# [About this task]
Write out each record below exactly as it appears, with no pictures.

# [Input data]

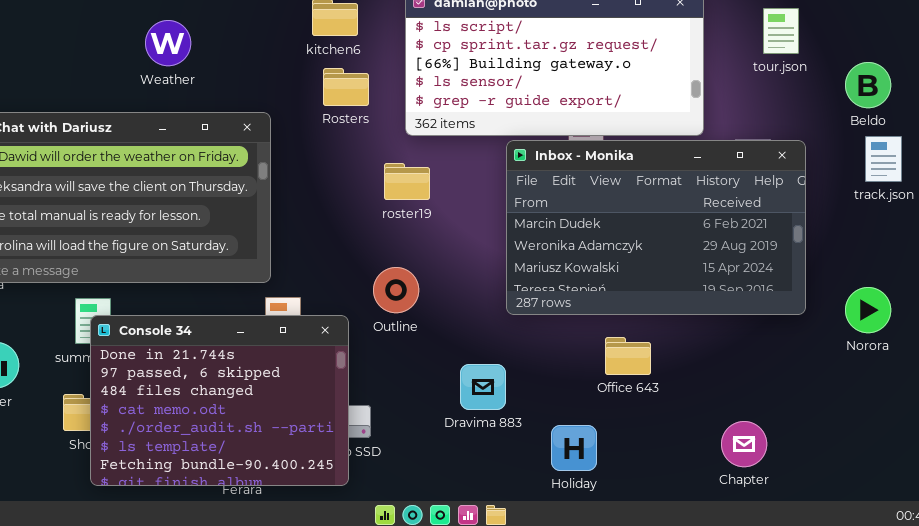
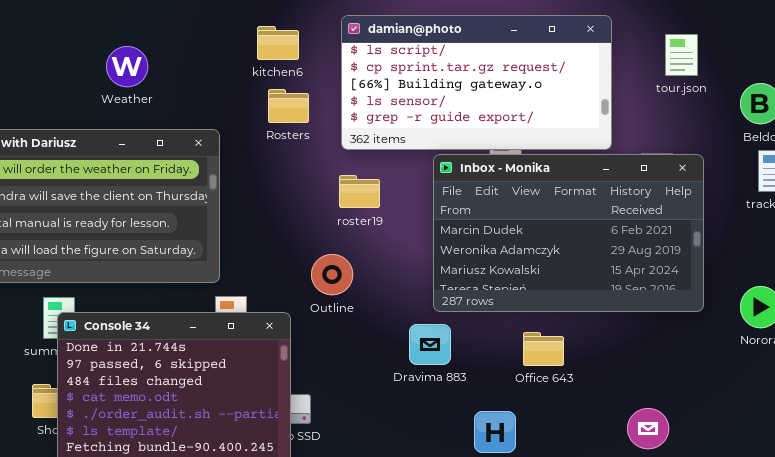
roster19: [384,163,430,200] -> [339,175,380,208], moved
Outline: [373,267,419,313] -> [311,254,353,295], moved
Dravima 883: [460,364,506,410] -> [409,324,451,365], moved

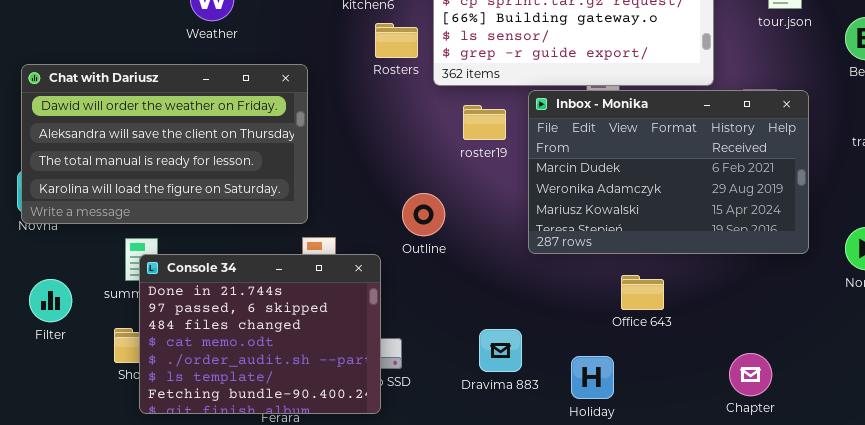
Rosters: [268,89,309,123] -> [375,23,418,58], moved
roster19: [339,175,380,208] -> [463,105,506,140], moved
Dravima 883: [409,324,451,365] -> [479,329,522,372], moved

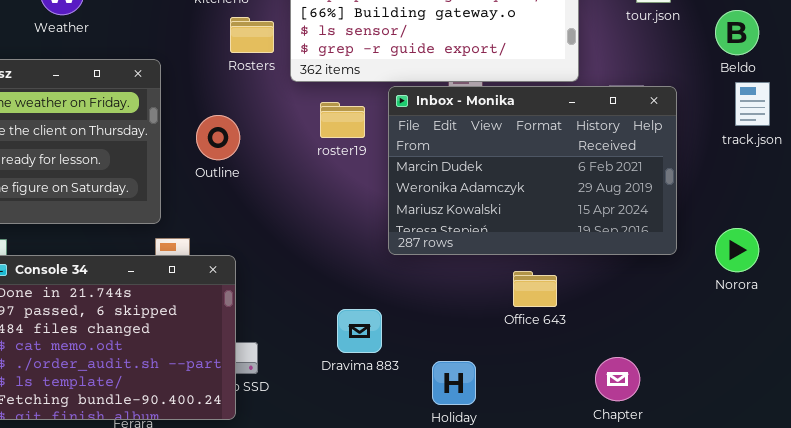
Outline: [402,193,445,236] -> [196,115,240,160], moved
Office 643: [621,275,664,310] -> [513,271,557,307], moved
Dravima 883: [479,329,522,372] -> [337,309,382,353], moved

# [Answer section]
roster19: [384,163,430,200] -> [339,175,380,208], moved
Outline: [373,267,419,313] -> [311,254,353,295], moved
Dravima 883: [460,364,506,410] -> [409,324,451,365], moved

Rosters: [268,89,309,123] -> [375,23,418,58], moved
roster19: [339,175,380,208] -> [463,105,506,140], moved
Dravima 883: [409,324,451,365] -> [479,329,522,372], moved

Outline: [402,193,445,236] -> [196,115,240,160], moved
Office 643: [621,275,664,310] -> [513,271,557,307], moved
Dravima 883: [479,329,522,372] -> [337,309,382,353], moved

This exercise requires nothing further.